> WORK REQUEST
Look through the entries below and show every line containing the word "none".

> SOURCE MATERIAL
_ _ _ _ _ _ _

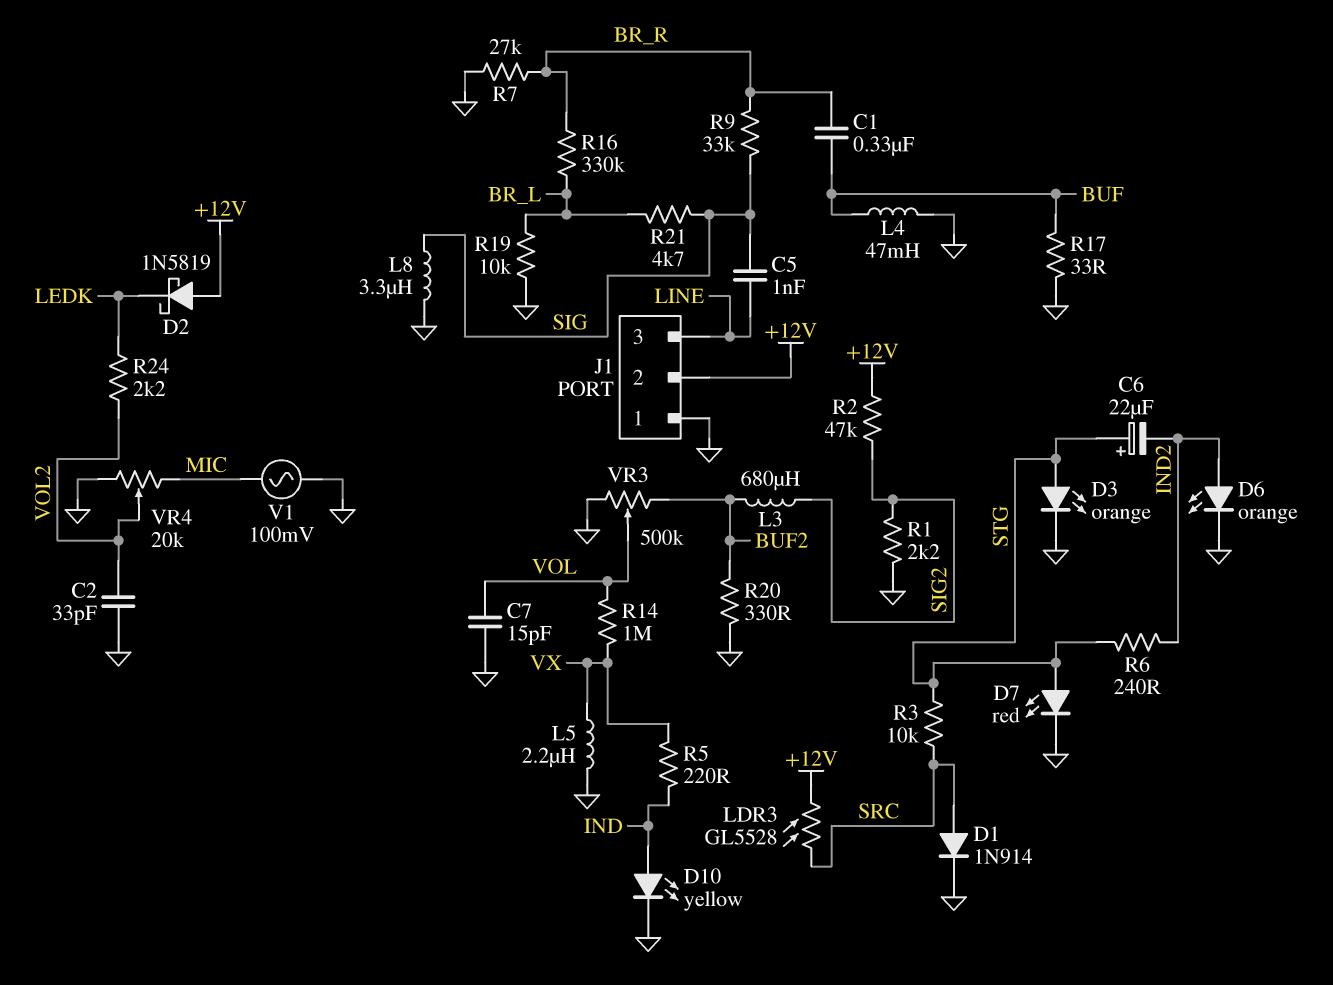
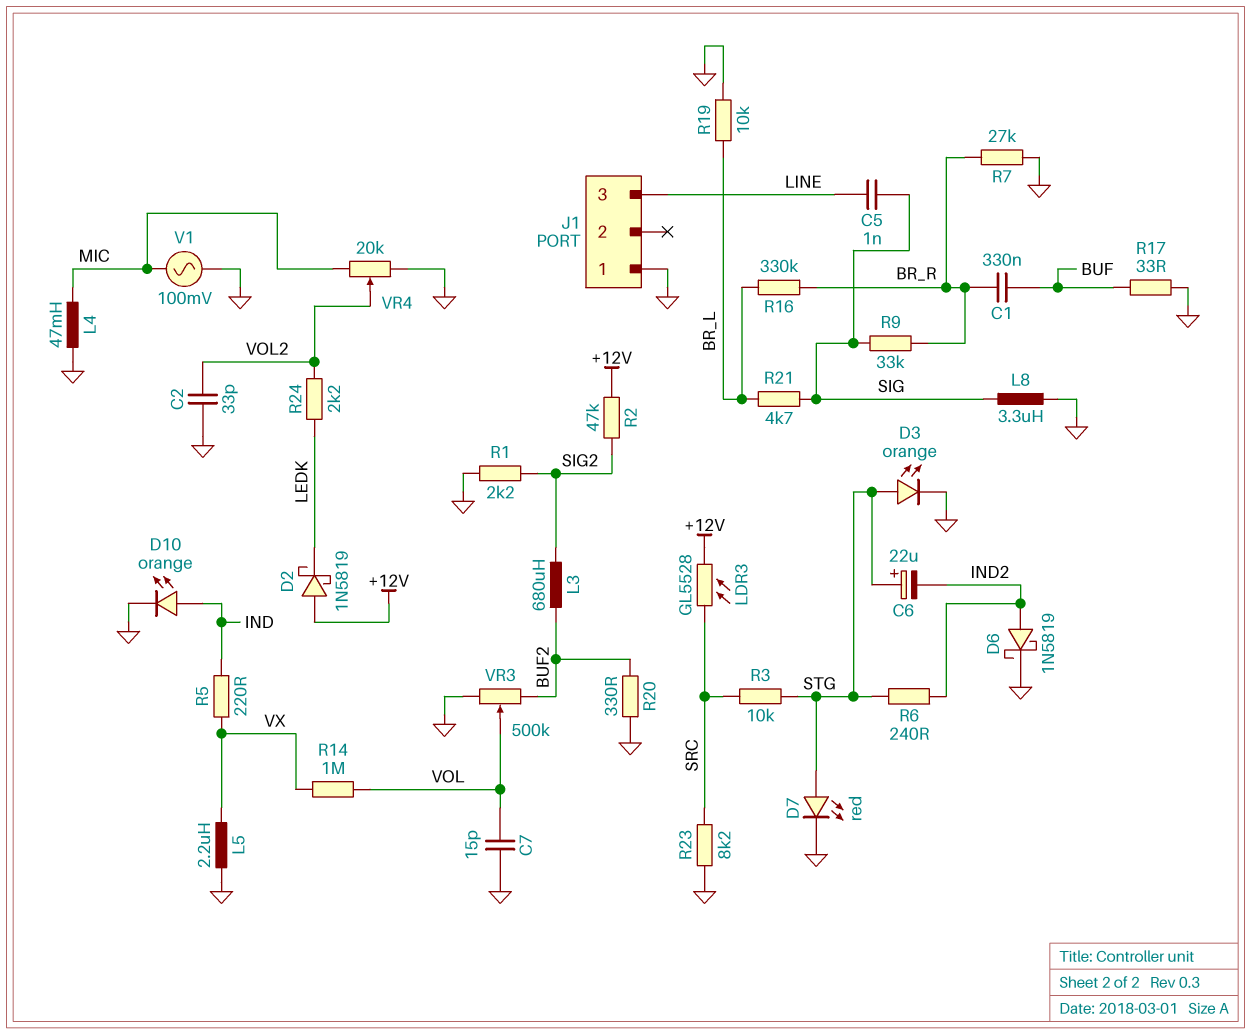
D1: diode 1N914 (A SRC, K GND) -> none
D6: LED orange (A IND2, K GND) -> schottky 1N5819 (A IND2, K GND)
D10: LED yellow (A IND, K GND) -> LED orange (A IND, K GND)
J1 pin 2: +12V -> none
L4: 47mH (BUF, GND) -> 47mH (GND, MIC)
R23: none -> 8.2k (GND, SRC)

_ _ _ _ _ _ _

> ANSWER BELOW
D1: diode 1N914 (A SRC, K GND) -> none
J1 pin 2: +12V -> none
R23: none -> 8.2k (GND, SRC)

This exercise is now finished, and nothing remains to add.